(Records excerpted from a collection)
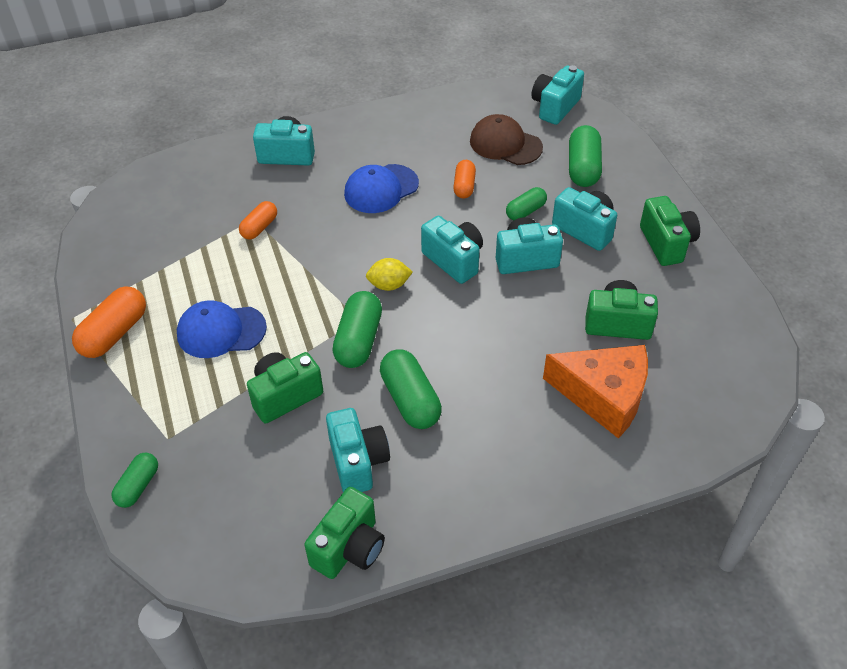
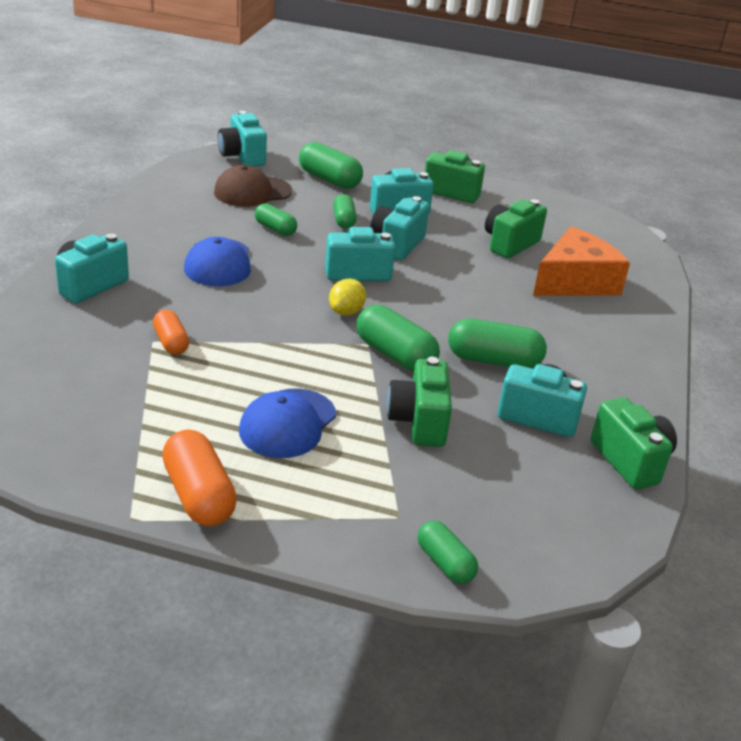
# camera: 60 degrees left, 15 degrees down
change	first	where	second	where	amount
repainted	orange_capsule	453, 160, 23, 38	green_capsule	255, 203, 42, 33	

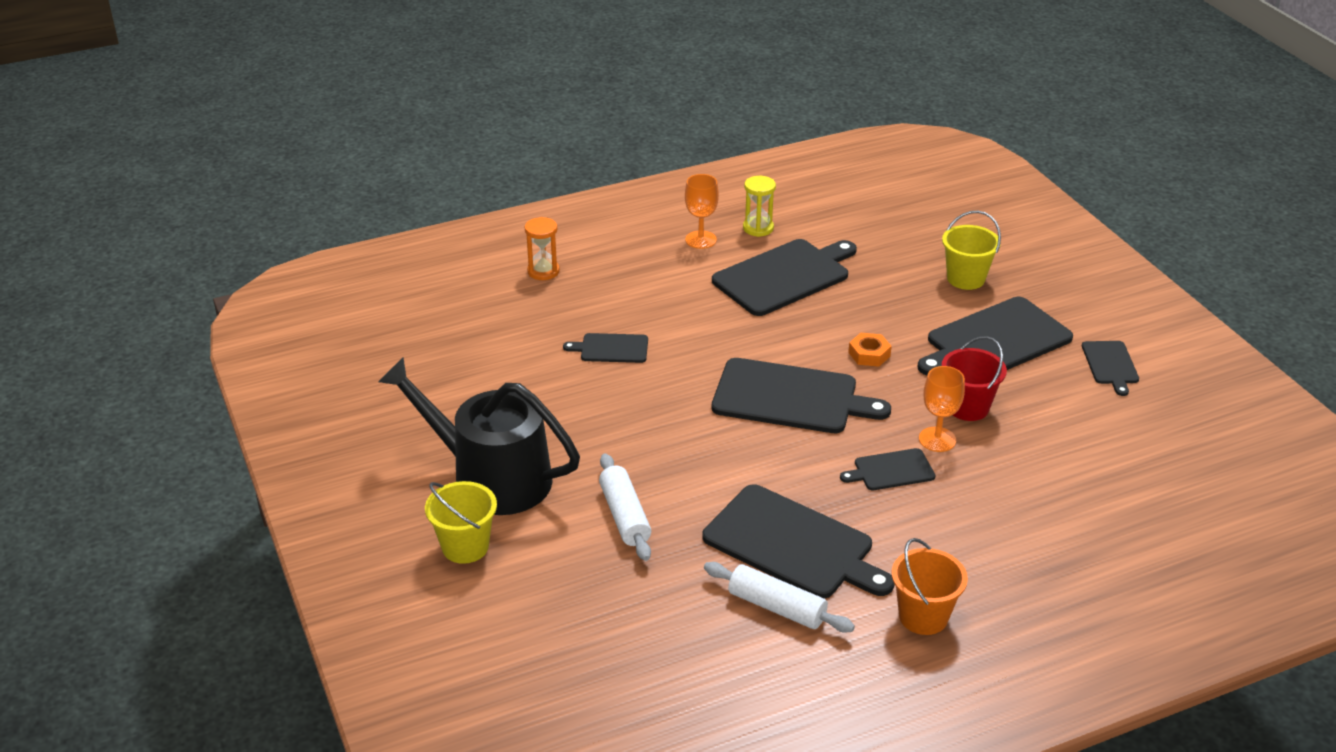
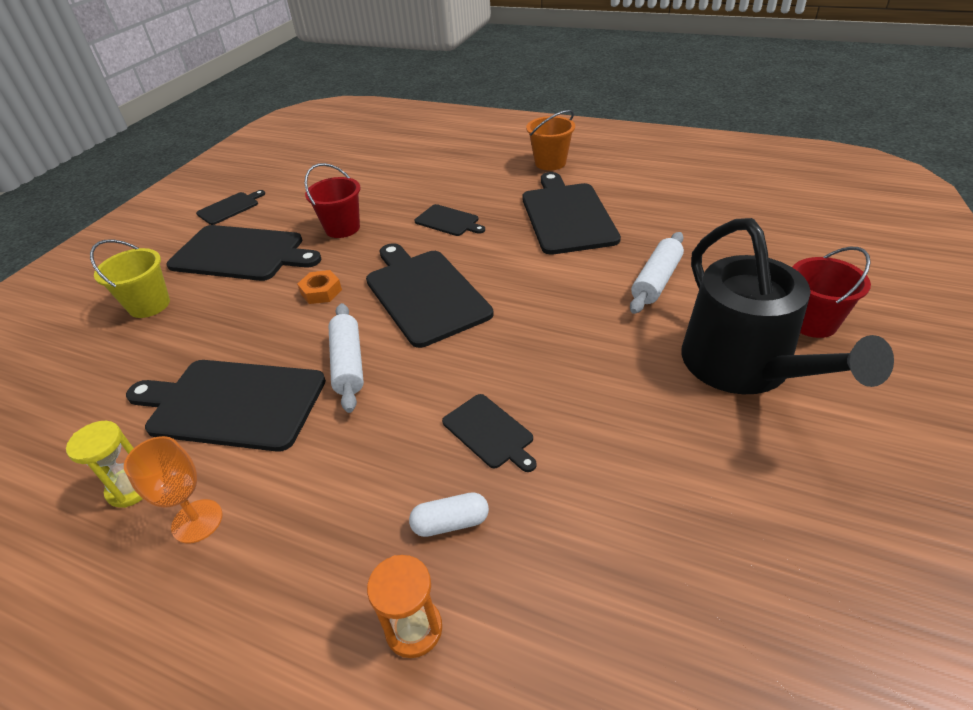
# camera: 130 degrees left, 5 degrees up
change	first	where	second	where	amount
shifted	white_rolling_pin	704, 562, 151, 70		328, 303, 36, 110	
new			white_capsule	409, 492, 80, 45	
repainted	yellow_bucket	425, 481, 72, 83	red_bucket	792, 247, 79, 91	
gone	orange_goblet	919, 366, 46, 86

Assignment
The records above must be repeated in full and exactly, but without any of the pictures.

The completed task
# camera: 60 degrees left, 15 degrees down
change	first	where	second	where	amount
repainted	orange_capsule	453, 160, 23, 38	green_capsule	255, 203, 42, 33	

# camera: 130 degrees left, 5 degrees up
change	first	where	second	where	amount
shifted	white_rolling_pin	704, 562, 151, 70		328, 303, 36, 110	
new			white_capsule	409, 492, 80, 45	
repainted	yellow_bucket	425, 481, 72, 83	red_bucket	792, 247, 79, 91	
gone	orange_goblet	919, 366, 46, 86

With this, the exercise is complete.